**EXERCISE OBJECTIVE**
Write out each line of the entries below that holds the word "brown".

**DATA TO PROCESS**
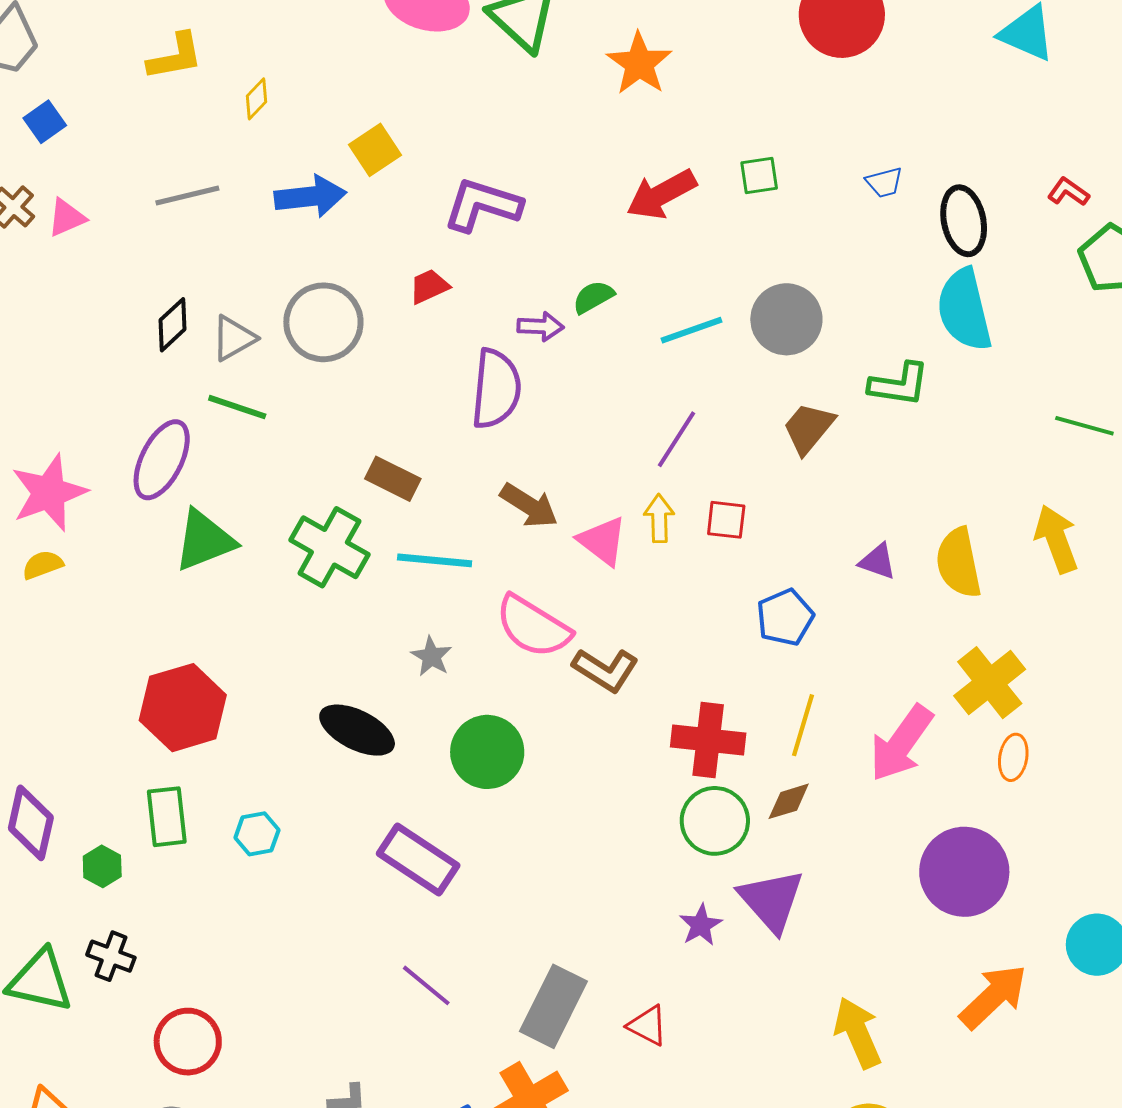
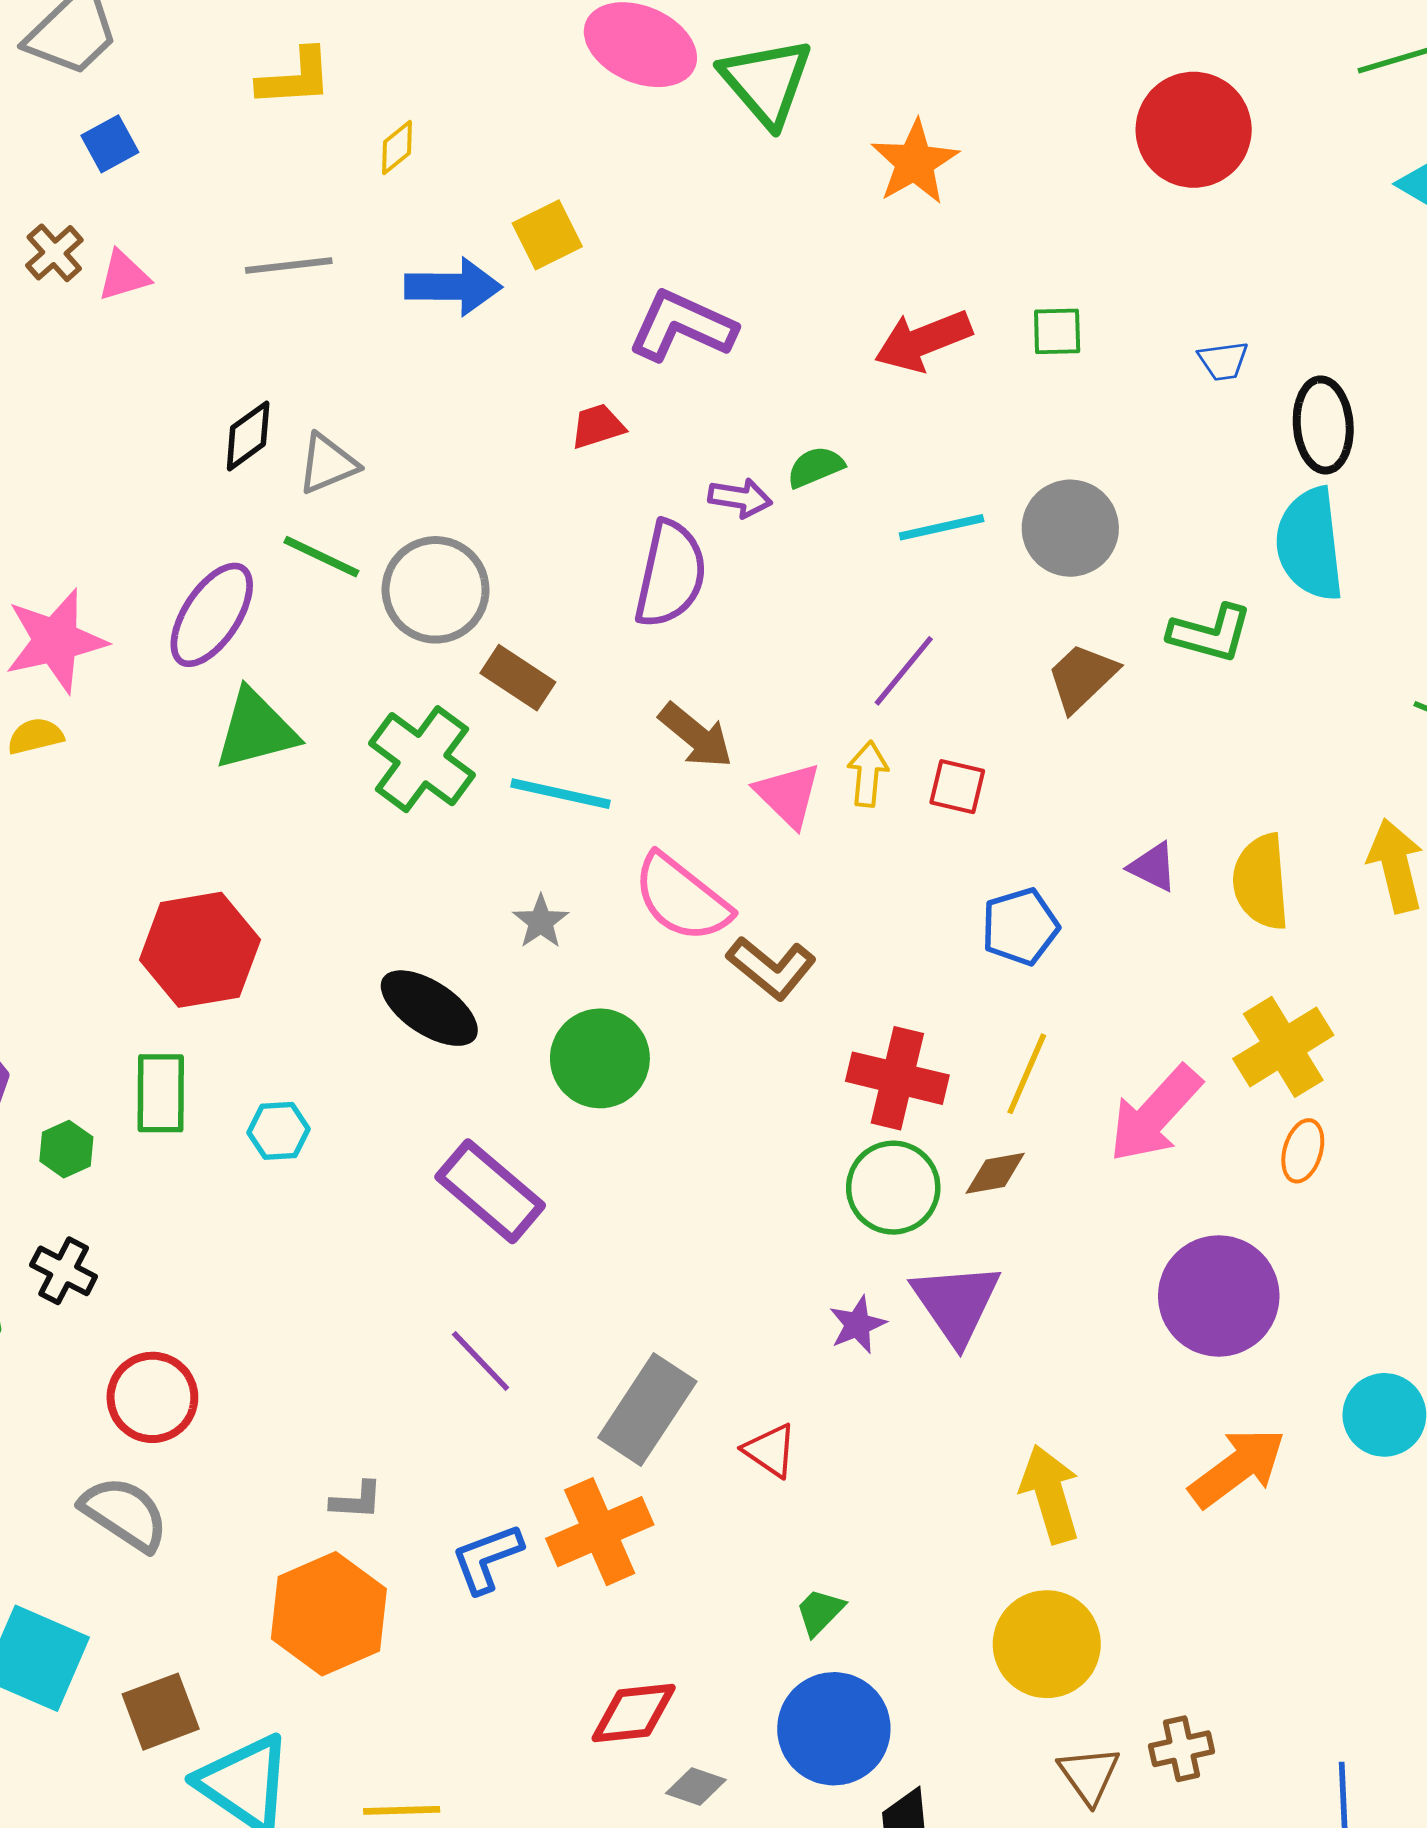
gray circle: (323, 322) -> (436, 590), moved

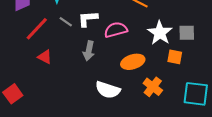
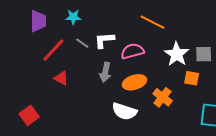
orange ellipse: (133, 62) -> (134, 82), moved
orange cross: (153, 87) -> (163, 97), moved

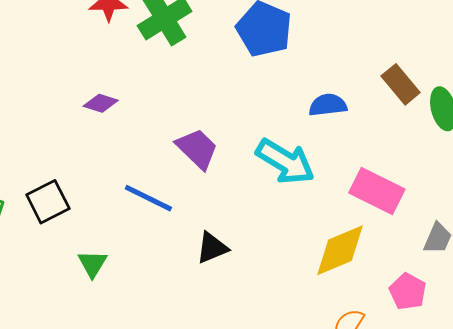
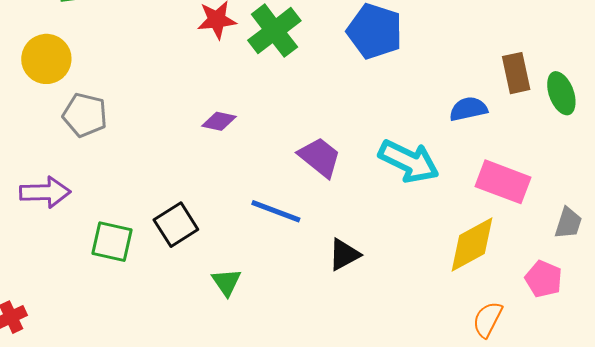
brown rectangle: (401, 84) -> (516, 73), turned 33
blue semicircle: (328, 105) -> (468, 109), moved

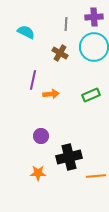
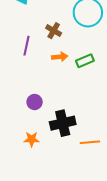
brown cross: (60, 53) -> (54, 31), moved
orange arrow: (51, 94) -> (60, 57), moved

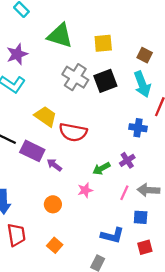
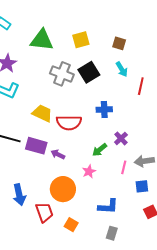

**ANSWER SPACE**
brown rectangle: (401, 84) -> (516, 73), turned 33
brown cross: (60, 53) -> (54, 31), moved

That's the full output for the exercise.